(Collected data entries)
----------

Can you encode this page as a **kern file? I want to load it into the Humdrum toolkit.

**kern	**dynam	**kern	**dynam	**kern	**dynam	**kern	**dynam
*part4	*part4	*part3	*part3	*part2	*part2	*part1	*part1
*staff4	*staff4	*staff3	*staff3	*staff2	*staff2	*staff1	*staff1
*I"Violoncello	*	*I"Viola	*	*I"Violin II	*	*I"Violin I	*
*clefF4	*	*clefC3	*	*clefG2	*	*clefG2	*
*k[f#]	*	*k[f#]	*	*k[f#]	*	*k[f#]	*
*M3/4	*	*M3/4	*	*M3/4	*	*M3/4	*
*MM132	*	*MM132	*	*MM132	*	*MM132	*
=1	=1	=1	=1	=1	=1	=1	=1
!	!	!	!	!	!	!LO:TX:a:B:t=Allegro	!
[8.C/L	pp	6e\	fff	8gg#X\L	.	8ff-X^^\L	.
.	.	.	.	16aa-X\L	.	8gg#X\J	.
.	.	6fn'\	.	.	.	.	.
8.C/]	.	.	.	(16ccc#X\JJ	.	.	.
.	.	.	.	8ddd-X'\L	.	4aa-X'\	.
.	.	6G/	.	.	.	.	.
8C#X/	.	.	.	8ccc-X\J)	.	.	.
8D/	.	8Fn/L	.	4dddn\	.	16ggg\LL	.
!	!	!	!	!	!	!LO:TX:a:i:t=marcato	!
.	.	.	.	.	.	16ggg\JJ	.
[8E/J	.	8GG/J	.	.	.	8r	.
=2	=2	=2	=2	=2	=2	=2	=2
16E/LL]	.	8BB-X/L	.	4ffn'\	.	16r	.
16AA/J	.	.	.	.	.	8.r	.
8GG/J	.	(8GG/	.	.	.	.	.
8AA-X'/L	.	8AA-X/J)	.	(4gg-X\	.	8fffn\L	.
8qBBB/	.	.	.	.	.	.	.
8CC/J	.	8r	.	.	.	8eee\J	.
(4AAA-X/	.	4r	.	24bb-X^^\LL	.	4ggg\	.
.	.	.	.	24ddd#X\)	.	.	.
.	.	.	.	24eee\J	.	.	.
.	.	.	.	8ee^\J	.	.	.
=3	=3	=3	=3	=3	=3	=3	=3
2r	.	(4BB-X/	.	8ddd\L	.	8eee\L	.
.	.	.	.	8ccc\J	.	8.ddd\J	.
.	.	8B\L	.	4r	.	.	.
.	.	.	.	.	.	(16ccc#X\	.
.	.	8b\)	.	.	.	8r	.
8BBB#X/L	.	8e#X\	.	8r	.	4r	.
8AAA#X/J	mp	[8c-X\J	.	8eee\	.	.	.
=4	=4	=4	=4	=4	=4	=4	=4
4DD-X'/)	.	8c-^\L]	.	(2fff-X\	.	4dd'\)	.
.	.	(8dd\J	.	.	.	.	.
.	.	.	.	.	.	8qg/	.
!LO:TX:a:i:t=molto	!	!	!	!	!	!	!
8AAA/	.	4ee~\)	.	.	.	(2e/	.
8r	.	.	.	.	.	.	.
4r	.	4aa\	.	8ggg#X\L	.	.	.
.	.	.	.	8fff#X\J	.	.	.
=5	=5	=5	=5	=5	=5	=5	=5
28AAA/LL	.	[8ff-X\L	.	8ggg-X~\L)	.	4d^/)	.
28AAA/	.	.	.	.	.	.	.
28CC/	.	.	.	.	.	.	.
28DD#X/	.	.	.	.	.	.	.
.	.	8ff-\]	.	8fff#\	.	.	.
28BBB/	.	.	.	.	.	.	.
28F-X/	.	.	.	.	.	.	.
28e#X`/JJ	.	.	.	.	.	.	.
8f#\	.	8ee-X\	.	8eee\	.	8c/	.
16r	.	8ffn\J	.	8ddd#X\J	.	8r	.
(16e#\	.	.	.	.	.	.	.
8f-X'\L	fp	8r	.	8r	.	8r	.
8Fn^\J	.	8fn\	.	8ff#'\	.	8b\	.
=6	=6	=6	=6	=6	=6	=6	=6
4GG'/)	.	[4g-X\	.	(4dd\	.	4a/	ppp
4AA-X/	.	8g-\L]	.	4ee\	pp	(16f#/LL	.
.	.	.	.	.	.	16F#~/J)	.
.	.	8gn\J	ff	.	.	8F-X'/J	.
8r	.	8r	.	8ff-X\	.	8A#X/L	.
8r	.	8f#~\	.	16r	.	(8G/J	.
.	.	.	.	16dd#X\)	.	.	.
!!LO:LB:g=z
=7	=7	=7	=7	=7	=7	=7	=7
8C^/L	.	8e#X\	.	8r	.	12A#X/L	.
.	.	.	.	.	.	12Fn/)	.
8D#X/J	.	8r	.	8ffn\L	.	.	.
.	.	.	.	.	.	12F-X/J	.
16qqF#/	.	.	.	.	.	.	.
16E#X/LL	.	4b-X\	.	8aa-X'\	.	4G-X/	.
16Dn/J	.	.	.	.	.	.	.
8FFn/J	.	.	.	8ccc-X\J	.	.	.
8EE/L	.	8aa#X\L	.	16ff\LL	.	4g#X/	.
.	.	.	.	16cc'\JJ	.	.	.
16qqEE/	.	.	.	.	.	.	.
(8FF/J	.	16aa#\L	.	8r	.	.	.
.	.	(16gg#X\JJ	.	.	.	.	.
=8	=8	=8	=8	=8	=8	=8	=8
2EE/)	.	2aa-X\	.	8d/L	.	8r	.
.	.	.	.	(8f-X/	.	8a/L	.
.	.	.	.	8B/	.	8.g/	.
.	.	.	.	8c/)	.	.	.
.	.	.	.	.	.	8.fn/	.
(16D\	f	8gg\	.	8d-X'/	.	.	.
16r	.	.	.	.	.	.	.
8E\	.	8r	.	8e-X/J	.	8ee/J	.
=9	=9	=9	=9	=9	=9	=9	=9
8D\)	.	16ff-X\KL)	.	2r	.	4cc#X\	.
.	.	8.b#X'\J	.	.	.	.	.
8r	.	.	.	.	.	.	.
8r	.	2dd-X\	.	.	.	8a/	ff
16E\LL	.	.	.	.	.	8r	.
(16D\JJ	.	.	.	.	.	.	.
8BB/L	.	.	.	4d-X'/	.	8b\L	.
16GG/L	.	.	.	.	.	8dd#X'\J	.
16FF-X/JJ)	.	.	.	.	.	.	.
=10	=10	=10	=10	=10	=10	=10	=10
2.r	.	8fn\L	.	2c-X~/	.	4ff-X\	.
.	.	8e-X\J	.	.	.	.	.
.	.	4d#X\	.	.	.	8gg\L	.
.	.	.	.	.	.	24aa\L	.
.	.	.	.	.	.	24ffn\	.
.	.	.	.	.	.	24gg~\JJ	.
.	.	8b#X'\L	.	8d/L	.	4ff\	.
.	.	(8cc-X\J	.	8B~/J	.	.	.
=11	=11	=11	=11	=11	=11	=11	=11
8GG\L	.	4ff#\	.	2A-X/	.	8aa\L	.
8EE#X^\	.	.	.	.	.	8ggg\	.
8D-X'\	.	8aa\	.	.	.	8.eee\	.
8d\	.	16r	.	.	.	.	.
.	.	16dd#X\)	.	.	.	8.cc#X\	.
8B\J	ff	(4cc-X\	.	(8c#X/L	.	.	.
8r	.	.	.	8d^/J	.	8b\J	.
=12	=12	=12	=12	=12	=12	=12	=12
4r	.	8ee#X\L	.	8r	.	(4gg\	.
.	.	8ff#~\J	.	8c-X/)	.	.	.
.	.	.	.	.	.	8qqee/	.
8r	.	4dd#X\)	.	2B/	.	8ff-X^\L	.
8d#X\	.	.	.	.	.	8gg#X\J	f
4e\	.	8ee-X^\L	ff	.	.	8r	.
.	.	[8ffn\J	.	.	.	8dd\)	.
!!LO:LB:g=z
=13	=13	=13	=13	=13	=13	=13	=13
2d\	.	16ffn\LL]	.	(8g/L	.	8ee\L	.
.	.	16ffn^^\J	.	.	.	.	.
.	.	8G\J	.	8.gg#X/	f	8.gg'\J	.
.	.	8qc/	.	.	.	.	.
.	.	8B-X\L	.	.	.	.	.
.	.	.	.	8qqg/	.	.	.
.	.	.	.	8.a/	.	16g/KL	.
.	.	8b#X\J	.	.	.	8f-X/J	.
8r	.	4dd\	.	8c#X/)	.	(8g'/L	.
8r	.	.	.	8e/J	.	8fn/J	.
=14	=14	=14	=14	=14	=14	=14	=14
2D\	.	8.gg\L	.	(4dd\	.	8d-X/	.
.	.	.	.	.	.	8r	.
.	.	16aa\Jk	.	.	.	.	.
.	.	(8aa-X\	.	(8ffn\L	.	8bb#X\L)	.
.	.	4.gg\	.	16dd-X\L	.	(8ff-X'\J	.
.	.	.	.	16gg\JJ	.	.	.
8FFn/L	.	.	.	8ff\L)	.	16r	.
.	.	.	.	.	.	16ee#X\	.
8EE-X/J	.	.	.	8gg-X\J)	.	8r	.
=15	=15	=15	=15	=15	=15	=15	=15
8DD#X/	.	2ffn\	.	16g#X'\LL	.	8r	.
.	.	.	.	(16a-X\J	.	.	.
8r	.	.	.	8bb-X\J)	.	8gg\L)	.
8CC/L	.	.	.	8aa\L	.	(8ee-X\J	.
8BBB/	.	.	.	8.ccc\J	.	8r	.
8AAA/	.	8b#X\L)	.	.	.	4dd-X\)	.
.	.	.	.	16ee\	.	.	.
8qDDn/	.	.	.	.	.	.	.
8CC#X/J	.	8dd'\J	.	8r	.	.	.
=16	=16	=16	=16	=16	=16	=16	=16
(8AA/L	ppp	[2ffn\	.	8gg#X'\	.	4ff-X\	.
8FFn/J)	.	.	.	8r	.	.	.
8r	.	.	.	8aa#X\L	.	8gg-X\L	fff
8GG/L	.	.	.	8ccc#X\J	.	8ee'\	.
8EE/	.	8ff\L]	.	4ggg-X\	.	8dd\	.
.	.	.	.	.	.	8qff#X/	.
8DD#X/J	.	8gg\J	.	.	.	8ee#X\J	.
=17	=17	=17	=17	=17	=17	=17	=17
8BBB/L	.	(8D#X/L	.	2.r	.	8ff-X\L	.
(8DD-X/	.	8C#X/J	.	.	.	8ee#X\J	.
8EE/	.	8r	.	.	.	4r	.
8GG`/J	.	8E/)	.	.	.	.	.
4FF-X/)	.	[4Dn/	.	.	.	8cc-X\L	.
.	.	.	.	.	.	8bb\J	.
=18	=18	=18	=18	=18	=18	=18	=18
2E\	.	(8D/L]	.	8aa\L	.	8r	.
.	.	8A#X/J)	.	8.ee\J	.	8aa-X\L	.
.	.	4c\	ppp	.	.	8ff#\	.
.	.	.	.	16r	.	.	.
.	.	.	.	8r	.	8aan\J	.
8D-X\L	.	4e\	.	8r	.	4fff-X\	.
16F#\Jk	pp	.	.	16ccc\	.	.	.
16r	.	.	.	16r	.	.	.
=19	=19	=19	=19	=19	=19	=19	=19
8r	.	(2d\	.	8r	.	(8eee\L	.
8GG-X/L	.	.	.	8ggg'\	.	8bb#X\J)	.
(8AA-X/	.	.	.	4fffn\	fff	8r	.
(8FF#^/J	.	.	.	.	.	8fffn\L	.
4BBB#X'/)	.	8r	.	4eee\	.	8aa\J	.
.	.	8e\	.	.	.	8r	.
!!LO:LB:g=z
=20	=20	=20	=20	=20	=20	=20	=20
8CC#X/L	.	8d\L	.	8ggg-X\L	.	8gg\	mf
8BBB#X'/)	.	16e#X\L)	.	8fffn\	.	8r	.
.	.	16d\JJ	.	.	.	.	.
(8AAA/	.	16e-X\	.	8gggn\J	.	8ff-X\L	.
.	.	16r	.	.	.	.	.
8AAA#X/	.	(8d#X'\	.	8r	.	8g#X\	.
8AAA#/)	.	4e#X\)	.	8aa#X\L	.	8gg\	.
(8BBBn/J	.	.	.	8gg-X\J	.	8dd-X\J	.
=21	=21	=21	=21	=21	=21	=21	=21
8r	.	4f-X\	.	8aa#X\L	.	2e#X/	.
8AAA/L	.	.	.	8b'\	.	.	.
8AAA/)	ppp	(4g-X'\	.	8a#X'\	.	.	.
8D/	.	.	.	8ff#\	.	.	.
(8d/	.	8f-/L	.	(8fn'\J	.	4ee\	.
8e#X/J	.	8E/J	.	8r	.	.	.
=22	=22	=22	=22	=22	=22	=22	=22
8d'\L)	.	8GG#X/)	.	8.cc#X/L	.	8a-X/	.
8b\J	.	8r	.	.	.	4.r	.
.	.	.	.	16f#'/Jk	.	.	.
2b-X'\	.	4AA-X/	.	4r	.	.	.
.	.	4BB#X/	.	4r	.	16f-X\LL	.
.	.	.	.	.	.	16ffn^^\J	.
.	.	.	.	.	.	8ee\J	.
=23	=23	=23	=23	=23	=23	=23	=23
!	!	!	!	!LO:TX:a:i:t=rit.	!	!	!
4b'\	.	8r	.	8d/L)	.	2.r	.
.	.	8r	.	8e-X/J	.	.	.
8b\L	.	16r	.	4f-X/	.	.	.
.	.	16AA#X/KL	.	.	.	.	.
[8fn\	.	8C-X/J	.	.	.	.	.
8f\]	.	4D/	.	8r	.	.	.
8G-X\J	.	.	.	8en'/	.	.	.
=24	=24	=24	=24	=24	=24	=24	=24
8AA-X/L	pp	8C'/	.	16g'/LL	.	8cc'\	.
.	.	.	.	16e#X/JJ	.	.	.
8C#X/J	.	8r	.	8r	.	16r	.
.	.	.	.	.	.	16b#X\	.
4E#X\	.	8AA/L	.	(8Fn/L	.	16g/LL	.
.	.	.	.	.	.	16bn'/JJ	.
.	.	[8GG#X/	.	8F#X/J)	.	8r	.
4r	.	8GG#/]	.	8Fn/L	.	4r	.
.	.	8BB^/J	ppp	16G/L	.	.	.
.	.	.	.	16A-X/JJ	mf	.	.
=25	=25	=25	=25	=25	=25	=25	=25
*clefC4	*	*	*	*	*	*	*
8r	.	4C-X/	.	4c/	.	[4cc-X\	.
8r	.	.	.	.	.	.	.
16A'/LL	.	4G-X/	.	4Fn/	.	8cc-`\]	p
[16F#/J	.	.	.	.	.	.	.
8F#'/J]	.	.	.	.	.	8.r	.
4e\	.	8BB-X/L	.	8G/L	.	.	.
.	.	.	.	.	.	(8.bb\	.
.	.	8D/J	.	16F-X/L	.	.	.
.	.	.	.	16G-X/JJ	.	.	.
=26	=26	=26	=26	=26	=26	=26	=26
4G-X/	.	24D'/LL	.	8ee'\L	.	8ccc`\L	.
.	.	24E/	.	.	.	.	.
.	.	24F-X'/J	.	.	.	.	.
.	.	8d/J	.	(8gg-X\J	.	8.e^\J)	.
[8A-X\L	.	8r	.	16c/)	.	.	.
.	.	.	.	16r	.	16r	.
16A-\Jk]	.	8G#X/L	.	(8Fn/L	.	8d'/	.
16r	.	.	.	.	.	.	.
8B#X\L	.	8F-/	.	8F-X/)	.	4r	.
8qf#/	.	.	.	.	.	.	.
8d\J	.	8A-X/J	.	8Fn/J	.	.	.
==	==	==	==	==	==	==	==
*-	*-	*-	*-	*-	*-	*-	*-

----------

- Problem details -
Pick out every line in the material above that contains the string "kern", and copy each of those lines.

- Answer for this exercise -
Can you encode this page as a **kern file? I want to load it into the Humdrum toolkit.
**kern	**dynam	**kern	**dynam	**kern	**dynam	**kern	**dynam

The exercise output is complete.